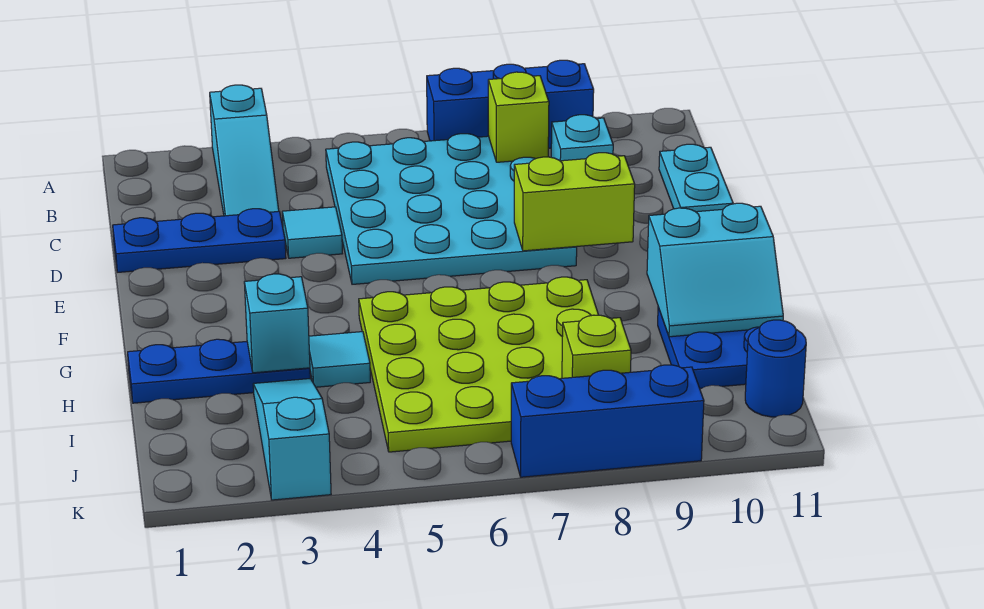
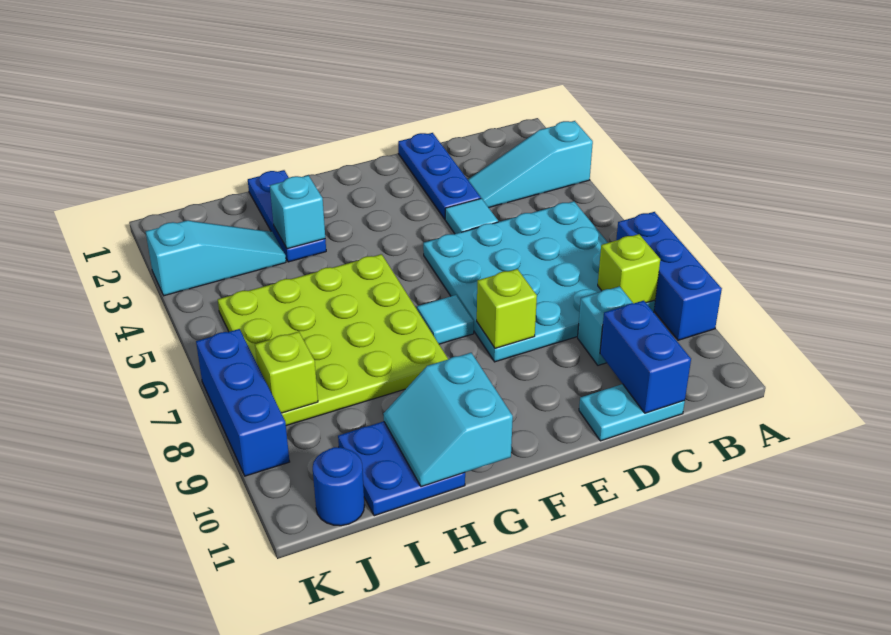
none -> blue brick C10:C11 level 2
lime brick E8:E9 level 2 -> lime brick E8 level 2
cyan tile H4 level 1 -> cyan tile F7 level 1

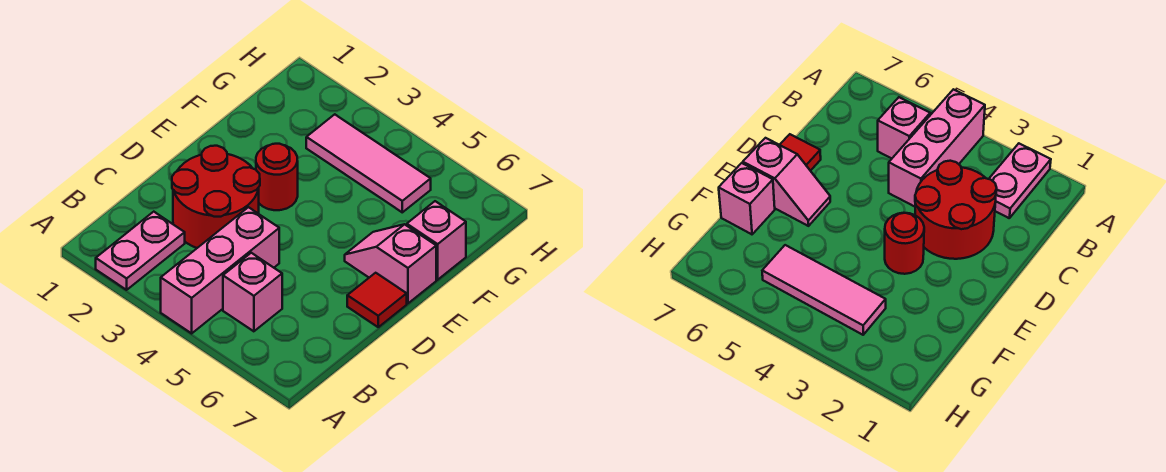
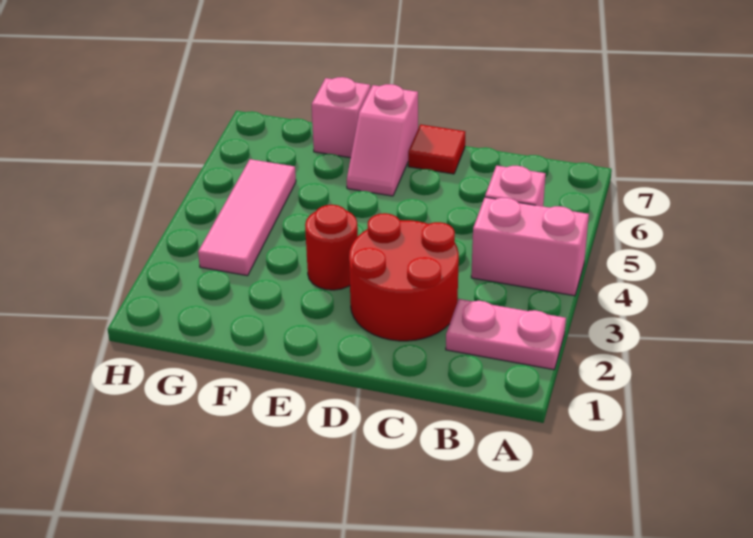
pink brick A4:C4 level 1 -> pink brick A4:B4 level 1

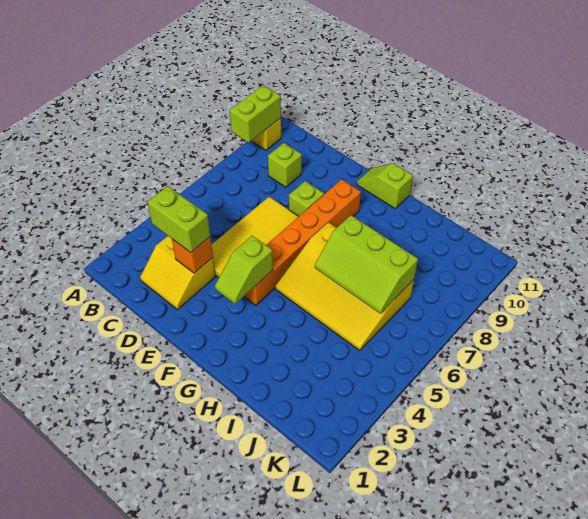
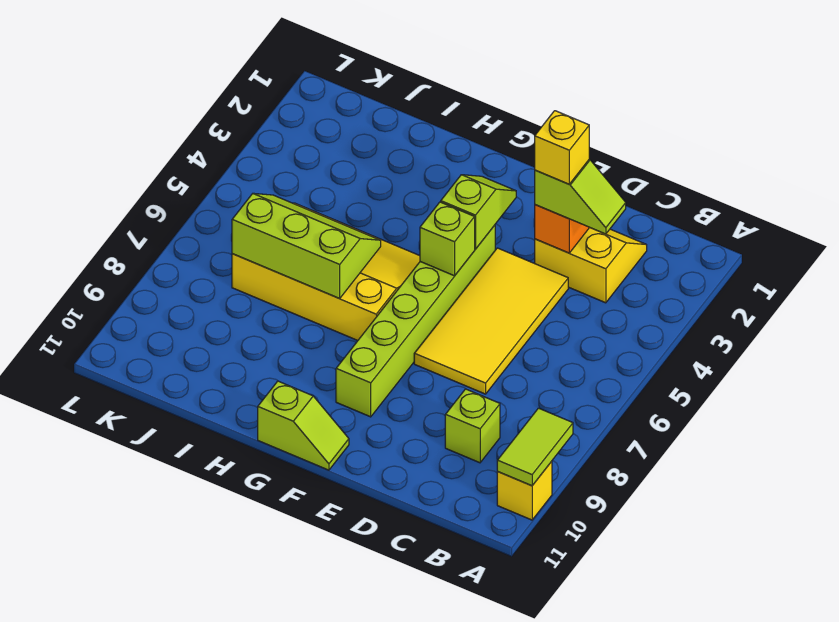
lime brick A9:A10 level 2 -> lime tile A9:A10 level 2
lime brick C3:D3 level 3 -> lime slope C3:D3 level 3 top D
none -> yellow brick D3 level 4
lime brick E8 level 1 -> lime brick F5 level 2
orange brick F4:F9 level 1 -> lime brick F4:F9 level 1

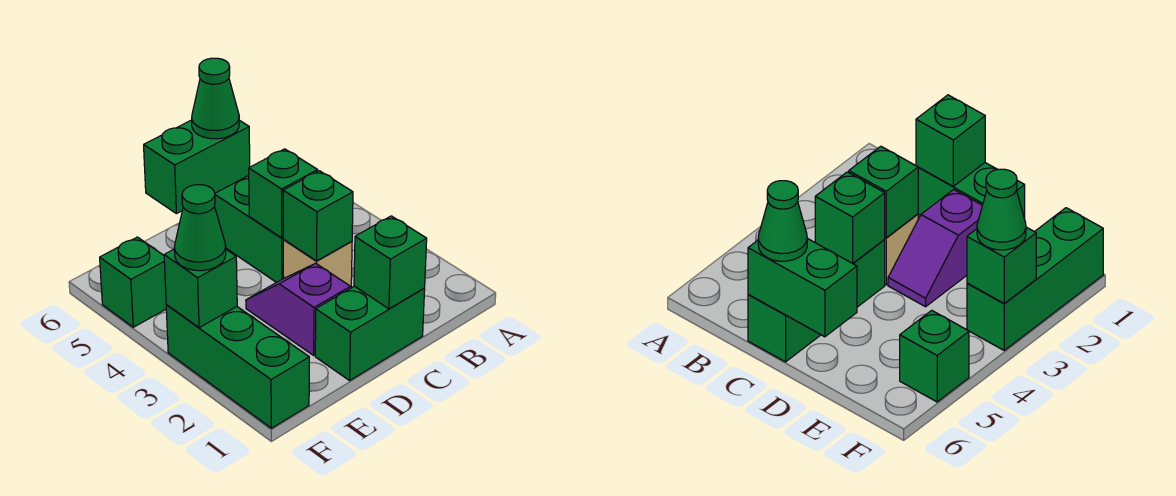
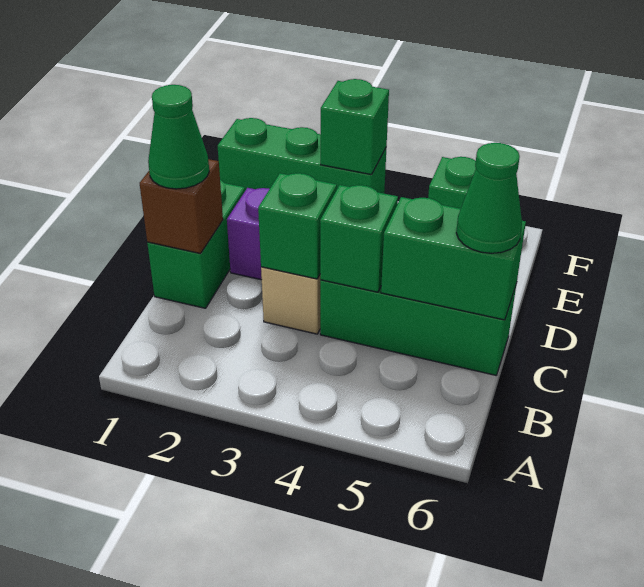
green brick C1 level 2 -> brown brick C1 level 2
green brick C6:D6 level 2 -> green brick C5:C6 level 2
green cone F3 level 3 -> green cone C1 level 3

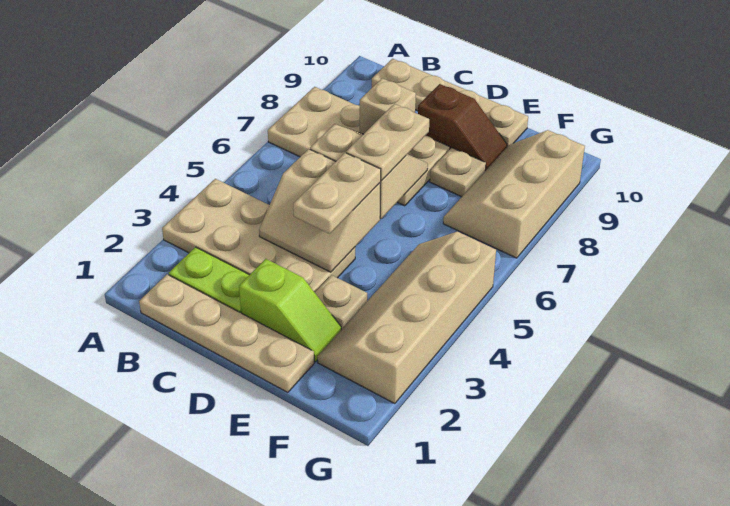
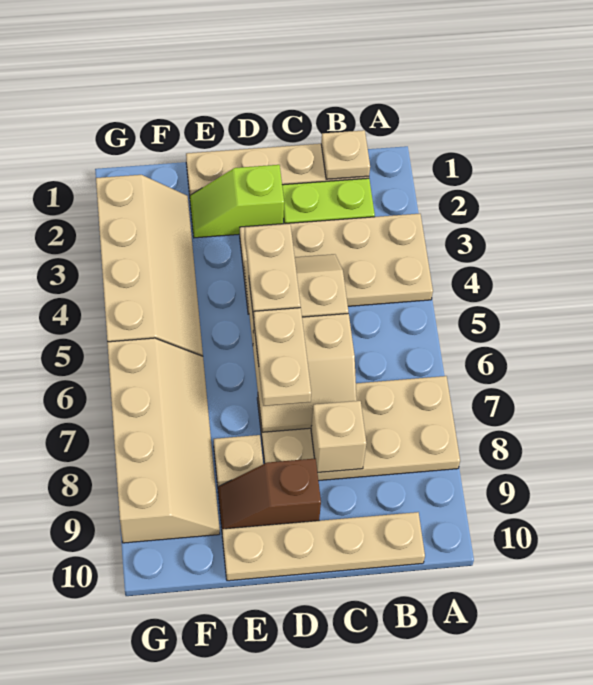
tan plate E3 level 1 -> tan plate B1 level 2
tan slope F7:G9 level 1 top G -> tan slope F6:G9 level 1 top G

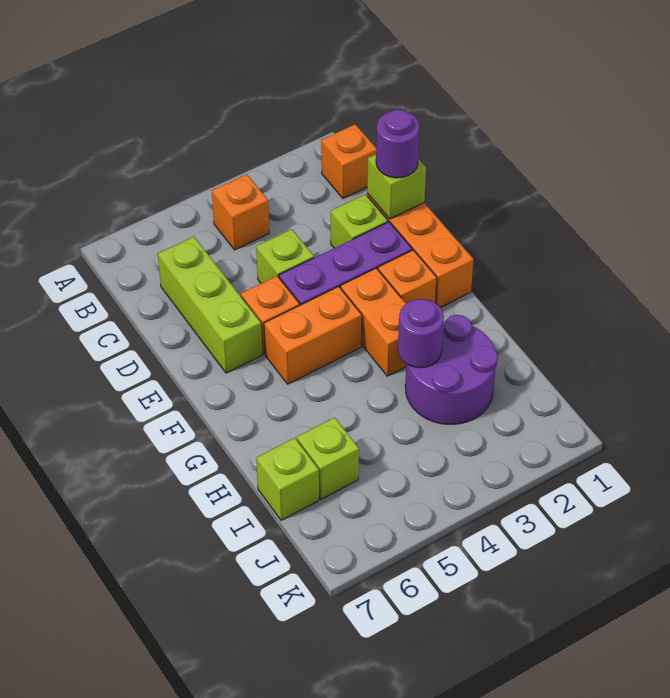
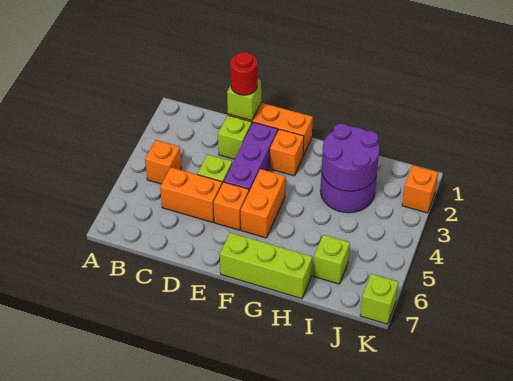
orange brick B1 level 1 -> orange brick K2 level 1
lime brick C6:E6 level 1 -> lime brick F7:H7 level 1
purple round brick D1 level 3 -> red round brick D1 level 3
orange brick F3:G3 level 1 -> orange brick C5:D5 level 1
purple round brick H3 level 2 -> purple round brick H2:I3 level 2
lime brick I7 level 1 -> lime brick K7 level 1

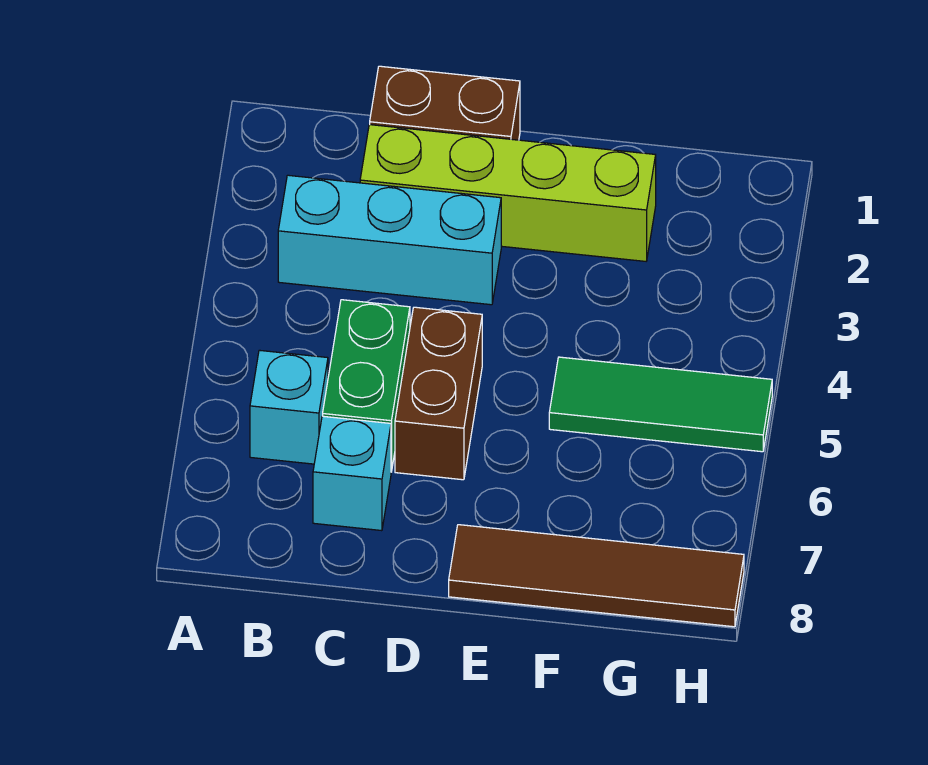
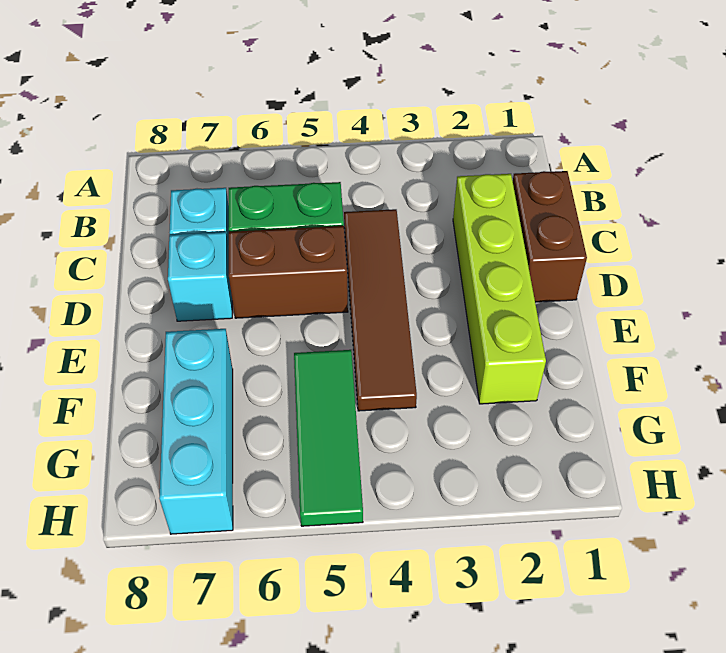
cyan brick B3:D3 level 1 -> cyan brick F7:H7 level 1
cyan brick B6 level 1 -> cyan brick D7 level 1
brown tile E8:H8 level 1 -> brown tile C4:F4 level 1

WORK INSTRUCTIONS: Read through the entries above, and wherever a line holds the string "none", copy it.

OUTPUT FOR THIS EXERCISE:
none -> blue brick C10:C11 level 2
none -> yellow brick D3 level 4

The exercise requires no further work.